**What to do:** A verbatim reproduction of the lines below, from the line containing "camera: 45 degrees left, 5 degrees down" through the line containing "(756, 377) = (608, 210): none -> yellow lemon", both ends included, is the whole required output.
*** Records to process Section Begins ***
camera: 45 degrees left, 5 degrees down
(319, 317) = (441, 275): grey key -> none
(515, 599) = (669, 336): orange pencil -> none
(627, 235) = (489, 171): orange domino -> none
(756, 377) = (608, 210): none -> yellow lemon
*** Records to process Section Ends ***
*** Records to process Section Begins ***
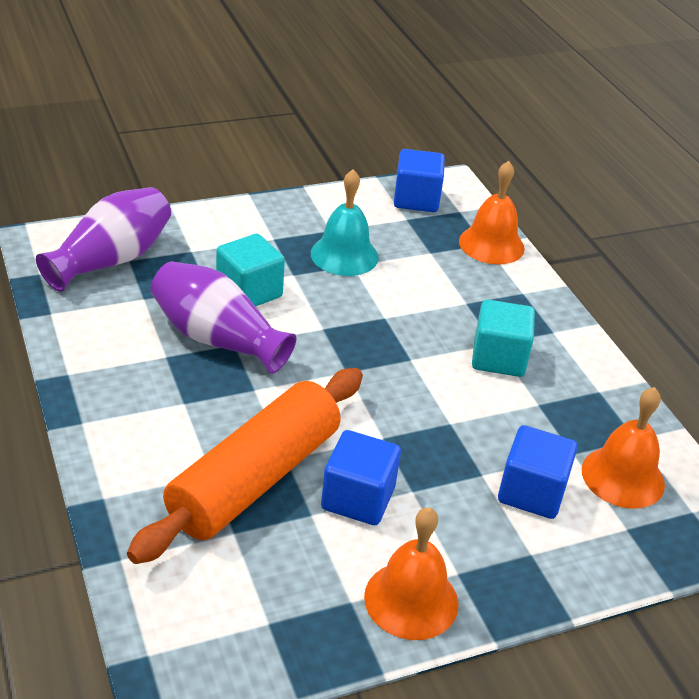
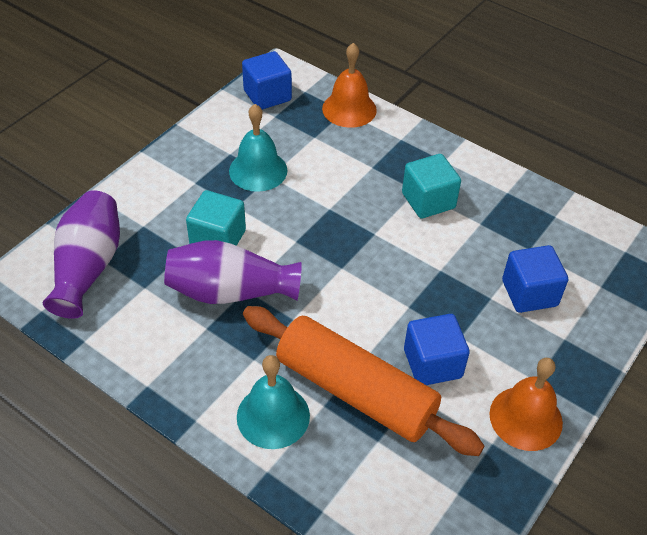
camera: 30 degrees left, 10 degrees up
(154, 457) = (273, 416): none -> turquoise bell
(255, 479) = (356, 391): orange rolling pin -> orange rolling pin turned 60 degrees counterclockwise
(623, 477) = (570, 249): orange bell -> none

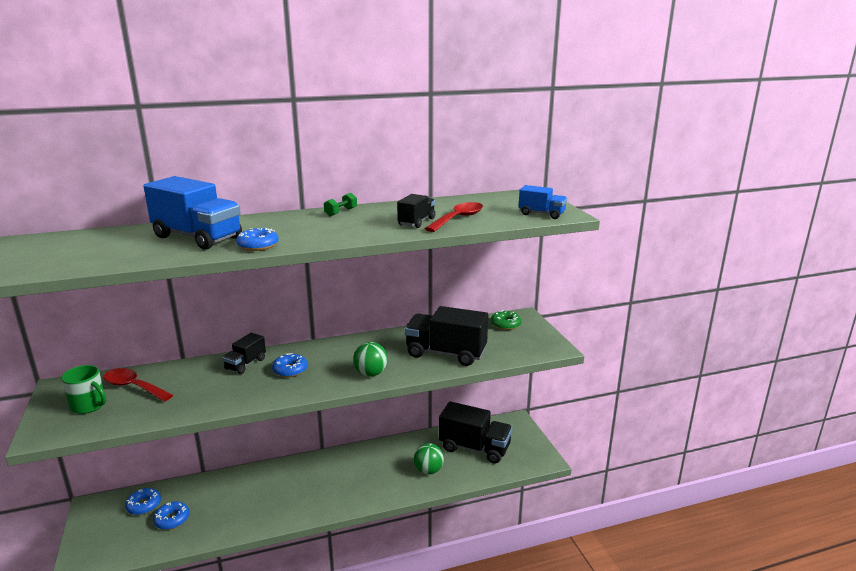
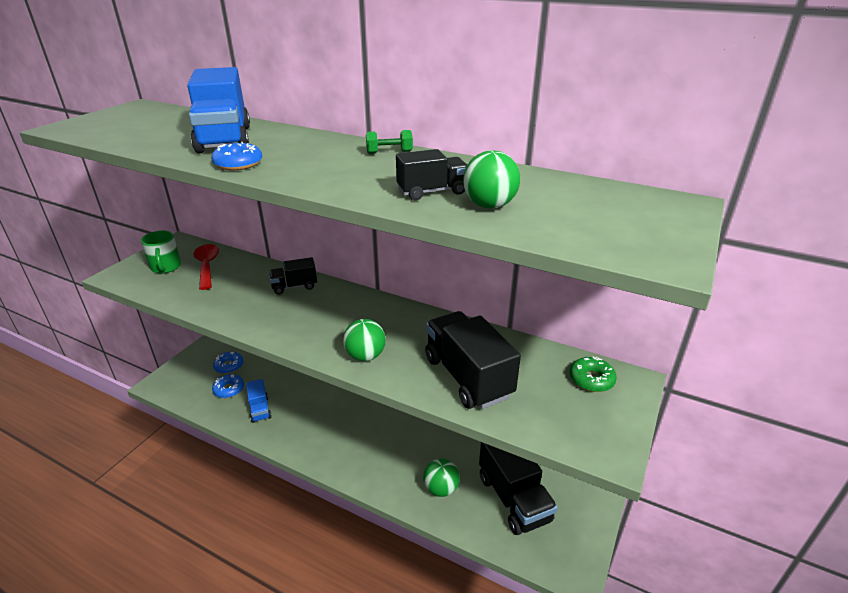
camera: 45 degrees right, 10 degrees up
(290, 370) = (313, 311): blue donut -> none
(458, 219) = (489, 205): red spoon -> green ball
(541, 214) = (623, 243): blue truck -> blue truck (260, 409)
*** Records to process Section Ends ***
*** Records to process Section Begins ***
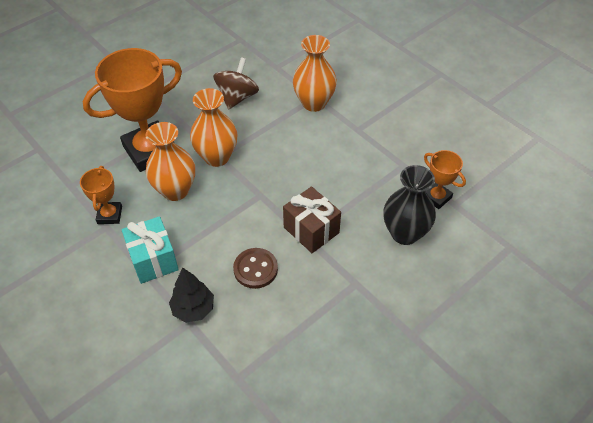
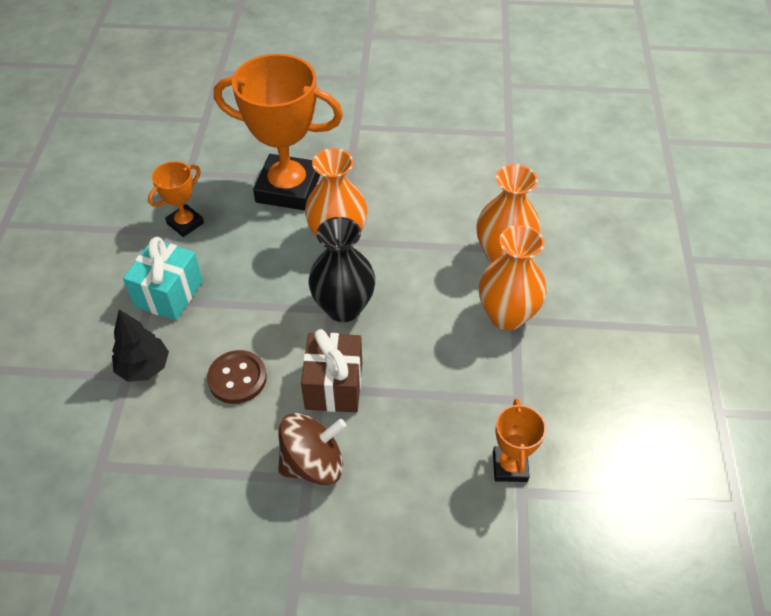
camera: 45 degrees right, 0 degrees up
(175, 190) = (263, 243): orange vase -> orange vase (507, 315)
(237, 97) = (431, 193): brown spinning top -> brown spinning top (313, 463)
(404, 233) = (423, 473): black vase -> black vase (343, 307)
*** Records to process Section Ends ***
**Solution for this task:**
camera: 45 degrees left, 5 degrees down
(319, 317) = (441, 275): grey key -> none
(515, 599) = (669, 336): orange pencil -> none
(627, 235) = (489, 171): orange domino -> none
(756, 377) = (608, 210): none -> yellow lemon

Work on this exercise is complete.